> _REQUIREMENT_
Retype exactly the lines that run from the line with "IC1 pin PF0: W20 -> +3V3" to the final line of the entries, keeping both ends and nothing else.

> _SOURCE DATA_

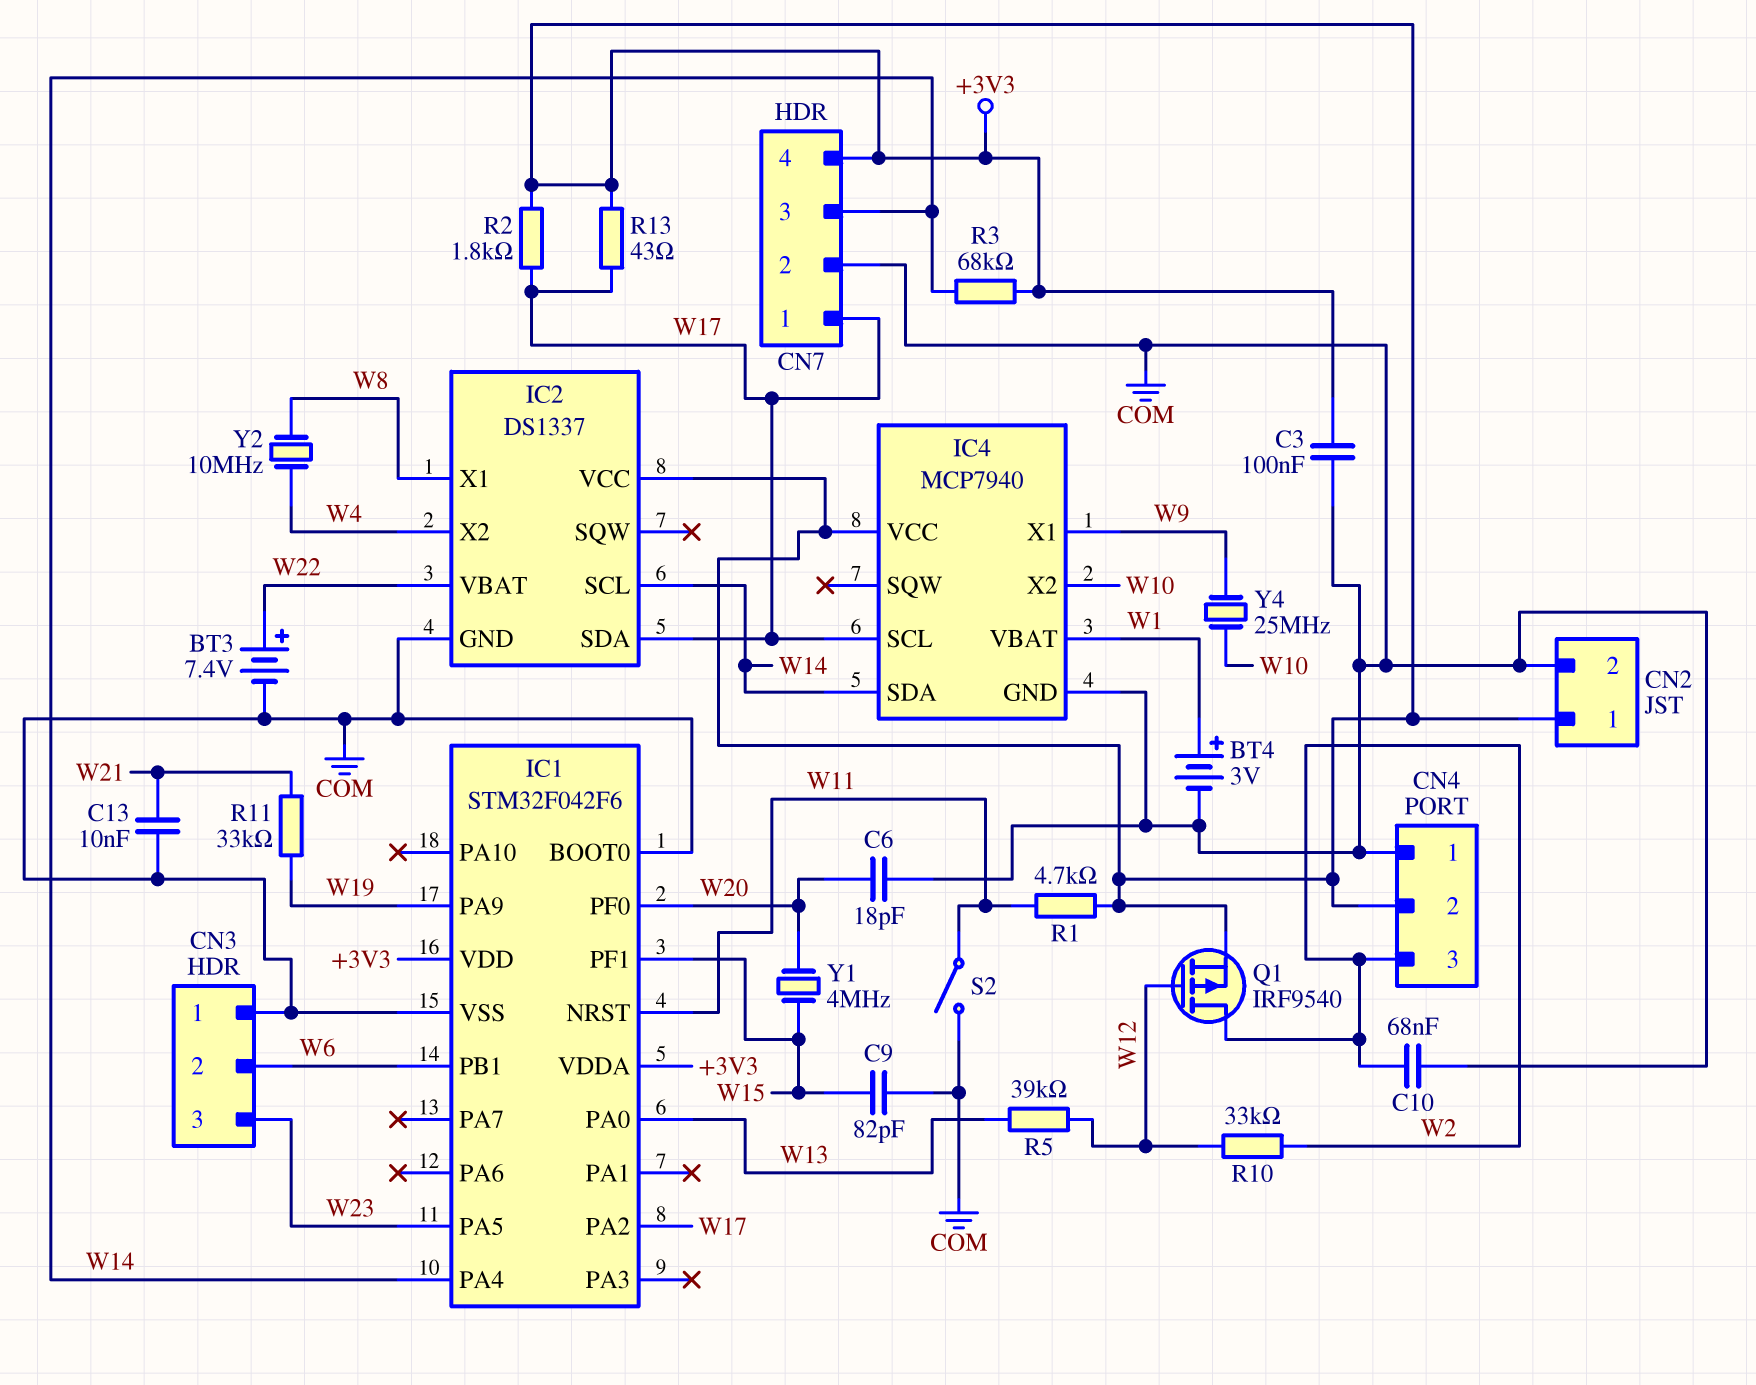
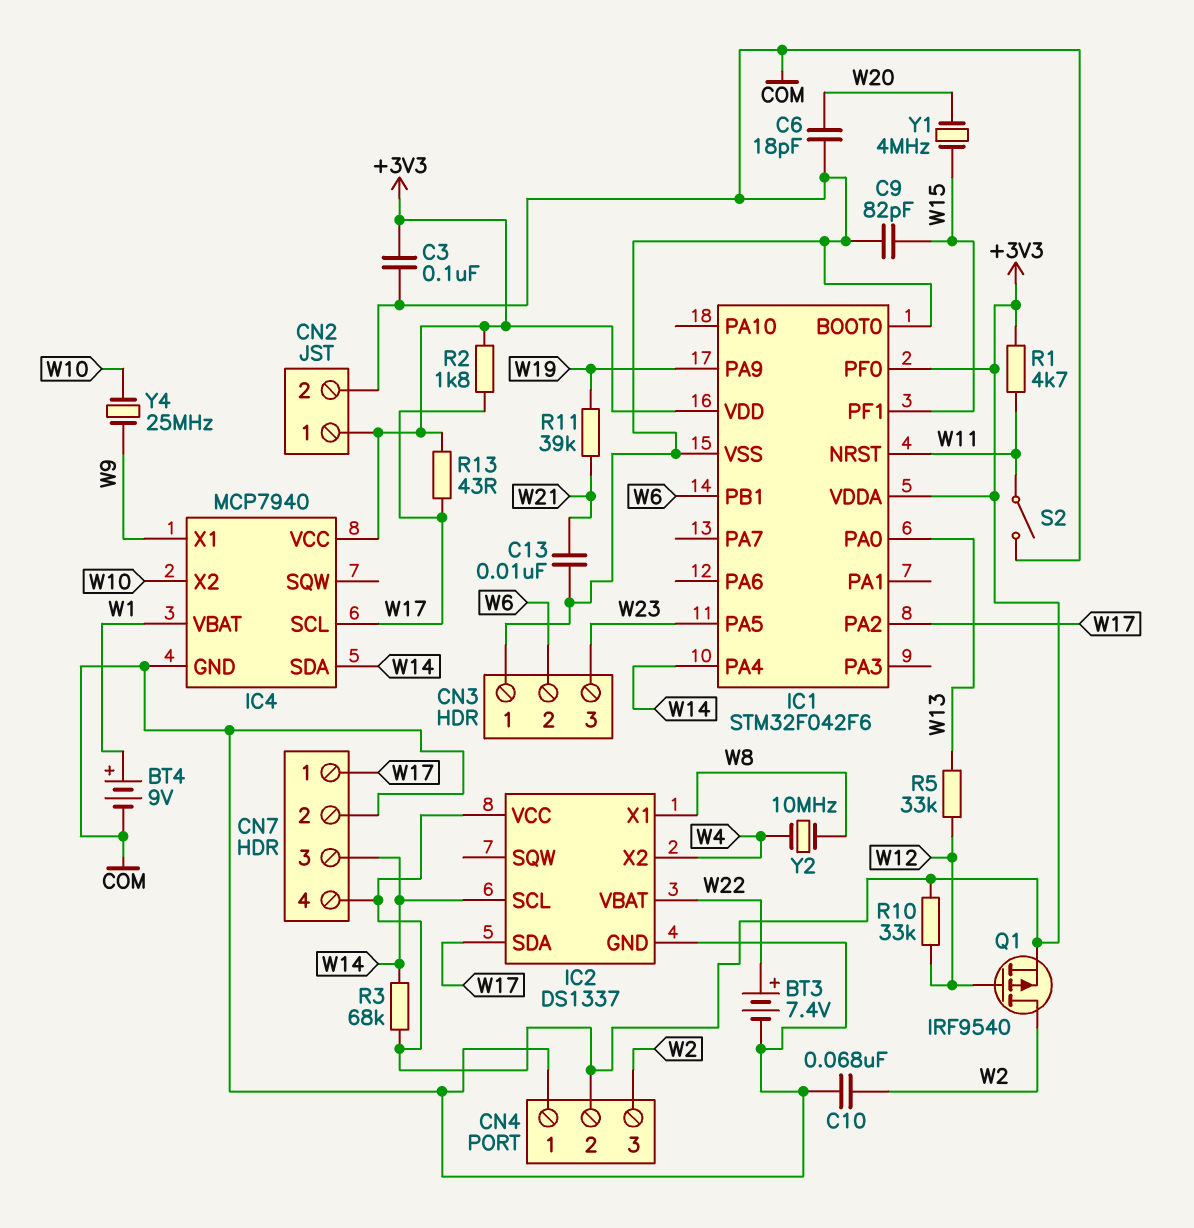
BT4: 3V (plus W1, minus COM) -> 9V (plus W1, minus COM)
IC1 pin PF0: W20 -> +3V3
R5: 39k (W12, W13) -> 33k (W12, W13)
R10: 33k (W2, W12) -> 33k (+3V3, W12)
R11: 33k (W19, W21) -> 39k (W19, W21)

> _EXERCISE ANSWER_
IC1 pin PF0: W20 -> +3V3
R5: 39k (W12, W13) -> 33k (W12, W13)
R10: 33k (W2, W12) -> 33k (+3V3, W12)
R11: 33k (W19, W21) -> 39k (W19, W21)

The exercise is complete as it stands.